What is expected: Pictures are not part of the copy. Reproduce all the records exactly.

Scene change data
= = =
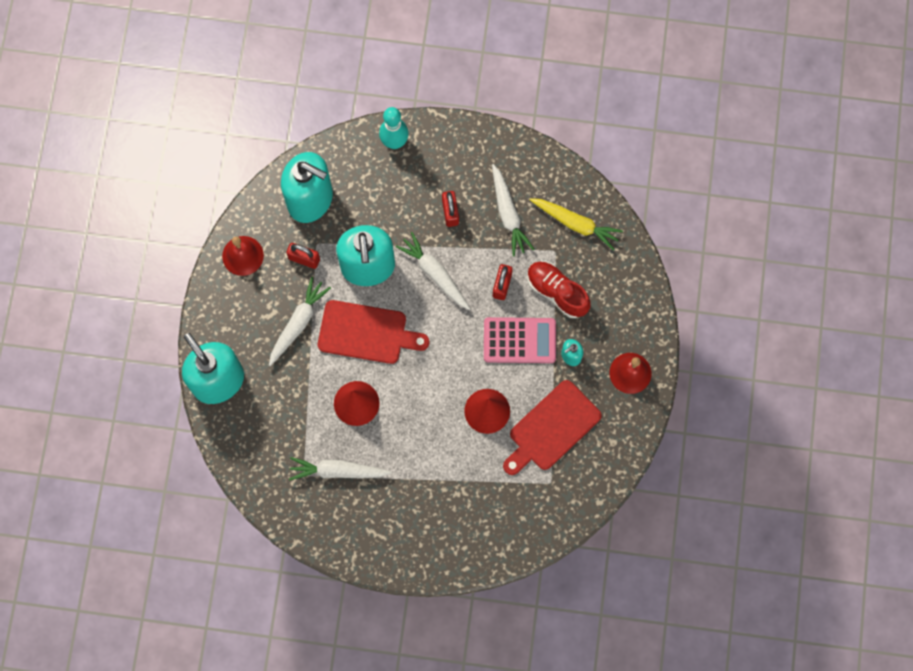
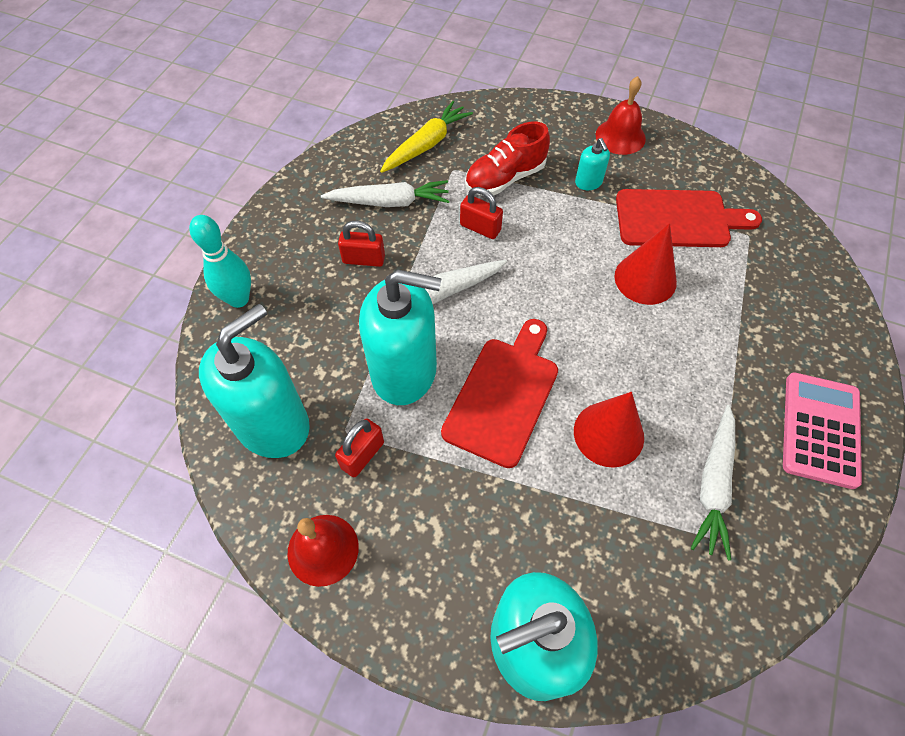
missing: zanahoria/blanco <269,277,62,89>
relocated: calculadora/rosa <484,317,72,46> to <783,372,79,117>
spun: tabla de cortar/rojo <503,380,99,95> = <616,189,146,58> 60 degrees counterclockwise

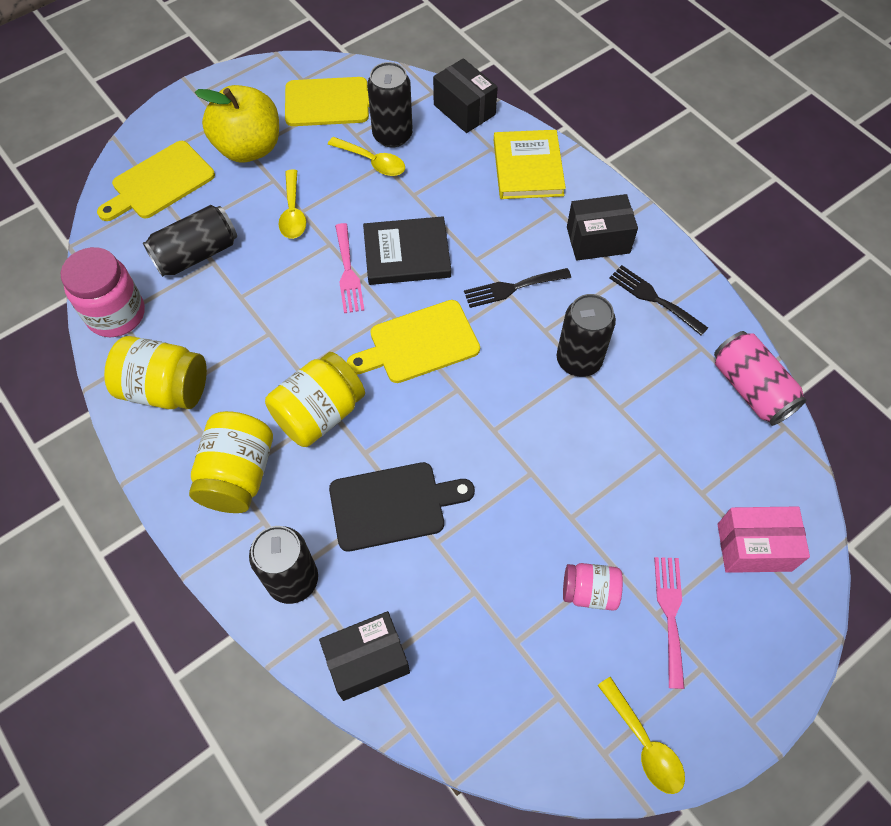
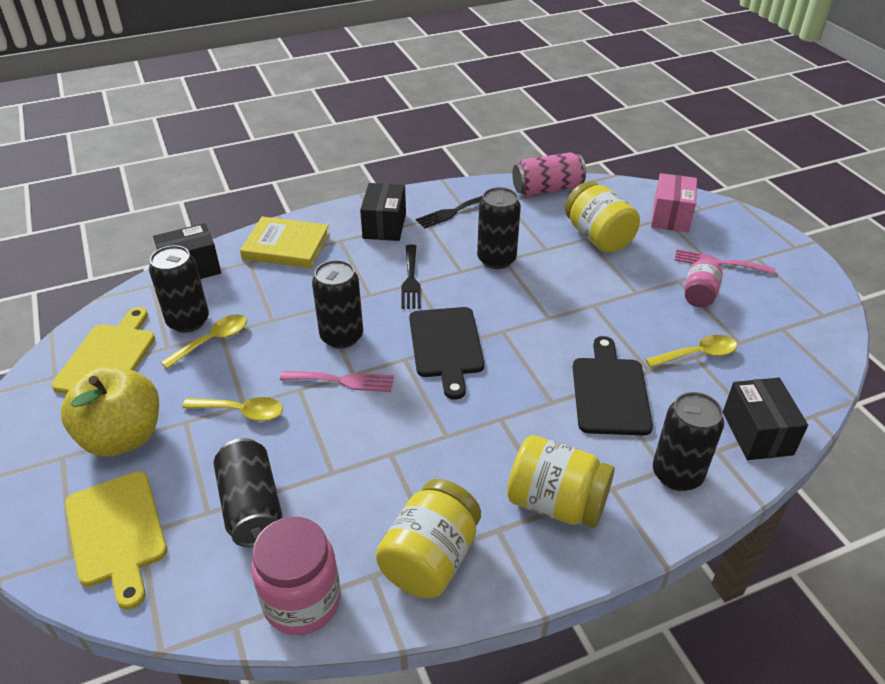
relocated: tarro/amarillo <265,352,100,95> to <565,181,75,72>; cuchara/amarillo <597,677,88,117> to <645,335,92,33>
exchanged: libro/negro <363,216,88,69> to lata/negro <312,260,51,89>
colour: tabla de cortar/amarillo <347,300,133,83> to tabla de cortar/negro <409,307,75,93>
= = =
Worked solution:
missing: zanahoria/blanco <269,277,62,89>
relocated: calculadora/rosa <484,317,72,46> to <783,372,79,117>
spun: tabla de cortar/rojo <503,380,99,95> = <616,189,146,58> 60 degrees counterclockwise

relocated: tarro/amarillo <265,352,100,95> to <565,181,75,72>; cuchara/amarillo <597,677,88,117> to <645,335,92,33>
exchanged: libro/negro <363,216,88,69> to lata/negro <312,260,51,89>
colour: tabla de cortar/amarillo <347,300,133,83> to tabla de cortar/negro <409,307,75,93>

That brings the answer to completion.